--- WHAT THIS TASK INVOLVES ---
When you reach the line that contains "263, 824, 298>", begin copying exactly, and continue through the last line of the data; no pictures belong in the copy.

### DATA PROVIDED ###

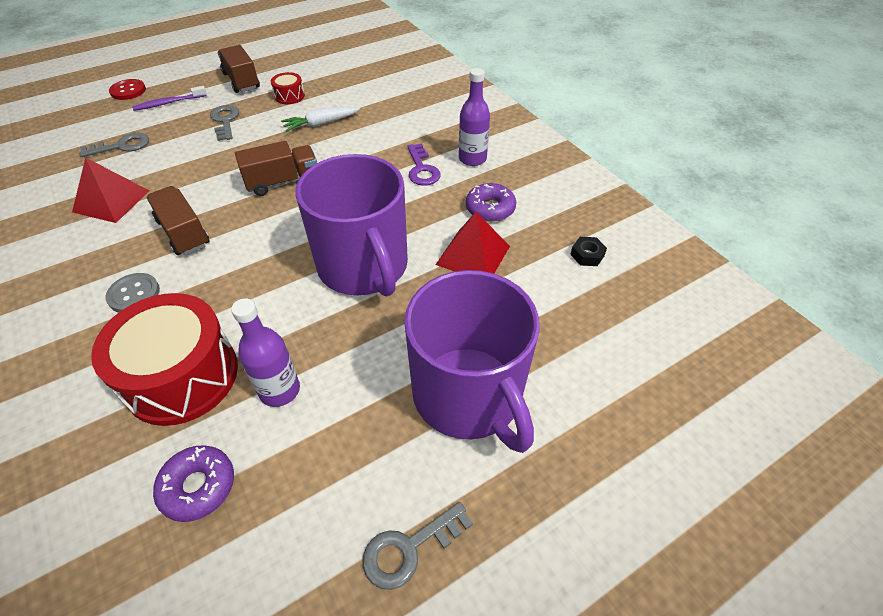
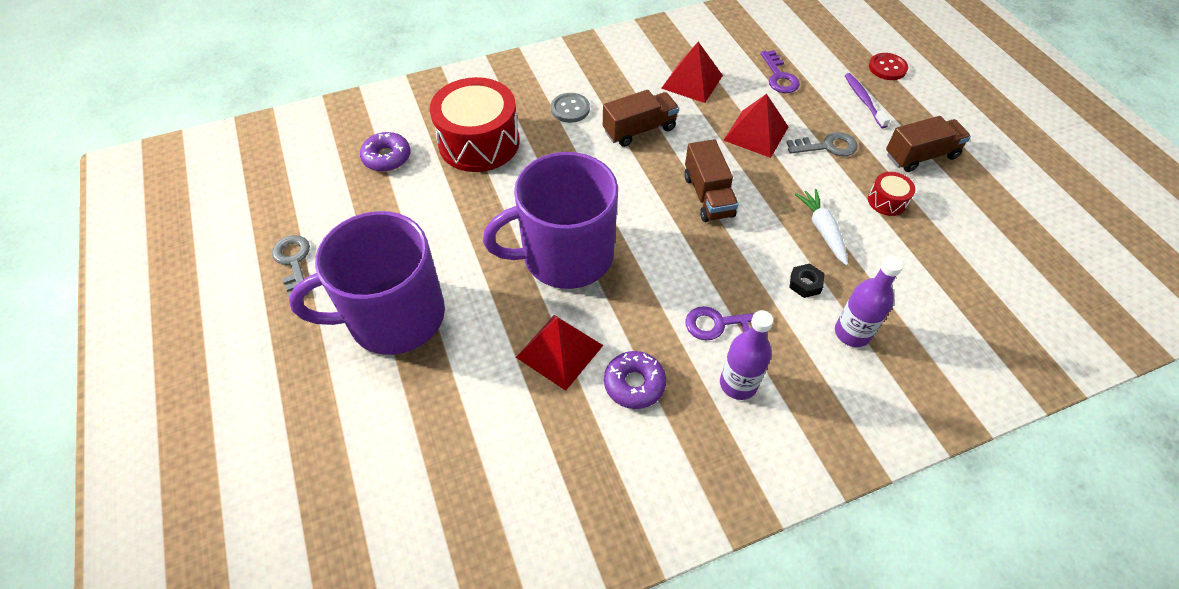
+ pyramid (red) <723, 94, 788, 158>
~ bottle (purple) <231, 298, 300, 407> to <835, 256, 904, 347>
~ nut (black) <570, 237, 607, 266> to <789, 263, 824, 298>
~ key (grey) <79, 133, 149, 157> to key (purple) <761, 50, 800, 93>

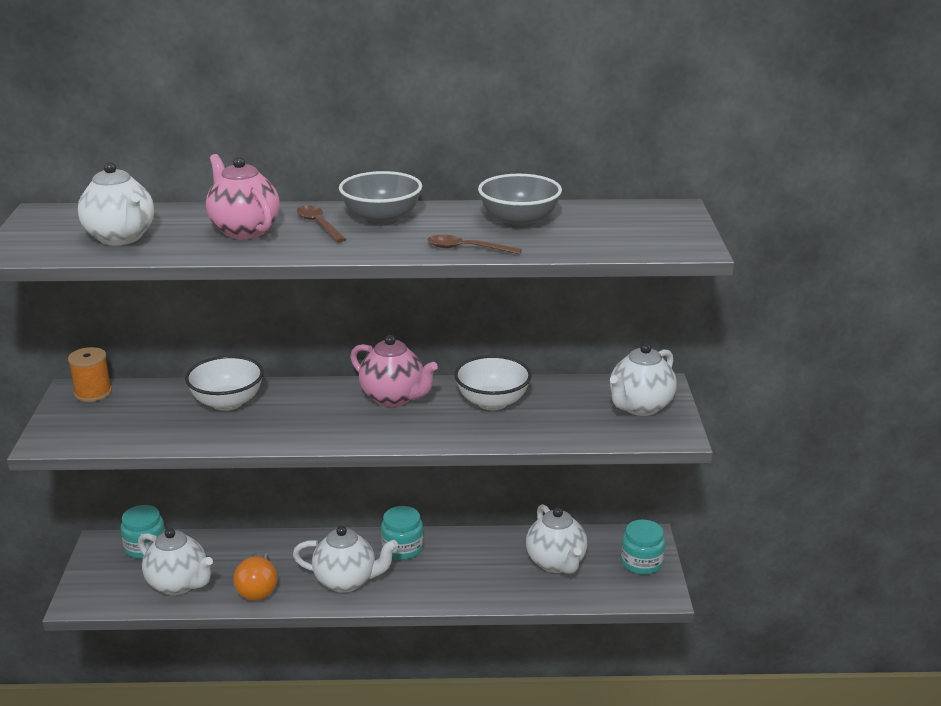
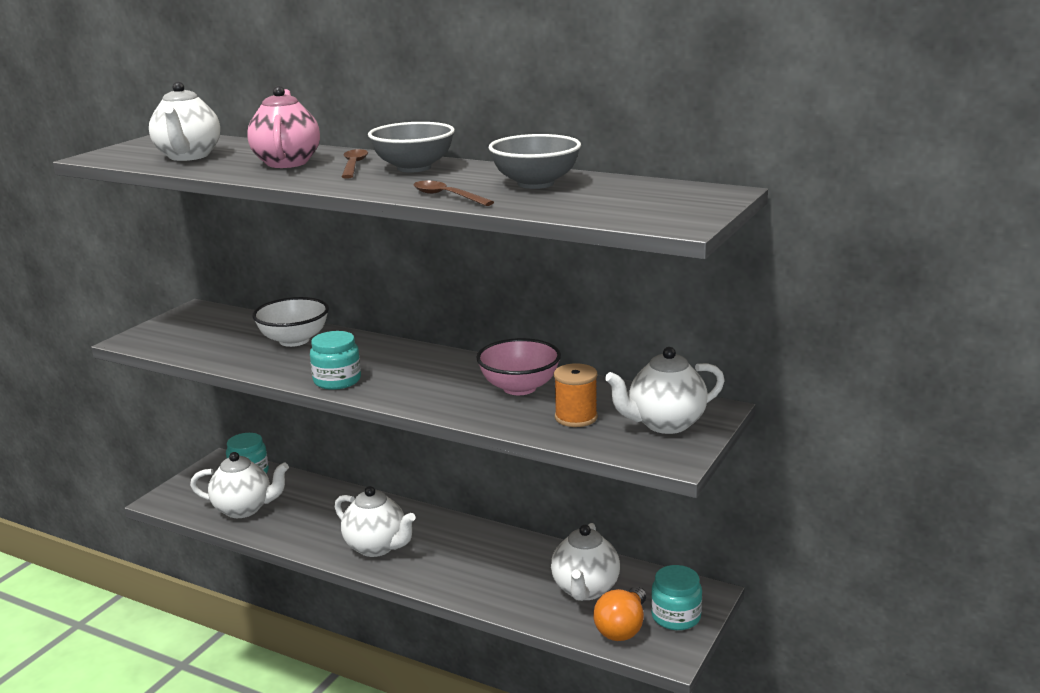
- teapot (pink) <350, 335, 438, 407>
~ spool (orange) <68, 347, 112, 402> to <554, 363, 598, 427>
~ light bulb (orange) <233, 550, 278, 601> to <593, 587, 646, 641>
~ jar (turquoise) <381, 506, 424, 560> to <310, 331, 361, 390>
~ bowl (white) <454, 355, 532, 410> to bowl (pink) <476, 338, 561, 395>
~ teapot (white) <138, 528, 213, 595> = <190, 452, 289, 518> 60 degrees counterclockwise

###

--- ANSWER SECTION ---
~ nut (black) <570, 237, 607, 266> to <789, 263, 824, 298>
~ key (grey) <79, 133, 149, 157> to key (purple) <761, 50, 800, 93>

- teapot (pink) <350, 335, 438, 407>
~ spool (orange) <68, 347, 112, 402> to <554, 363, 598, 427>
~ light bulb (orange) <233, 550, 278, 601> to <593, 587, 646, 641>
~ jar (turquoise) <381, 506, 424, 560> to <310, 331, 361, 390>
~ bowl (white) <454, 355, 532, 410> to bowl (pink) <476, 338, 561, 395>
~ teapot (white) <138, 528, 213, 595> = <190, 452, 289, 518> 60 degrees counterclockwise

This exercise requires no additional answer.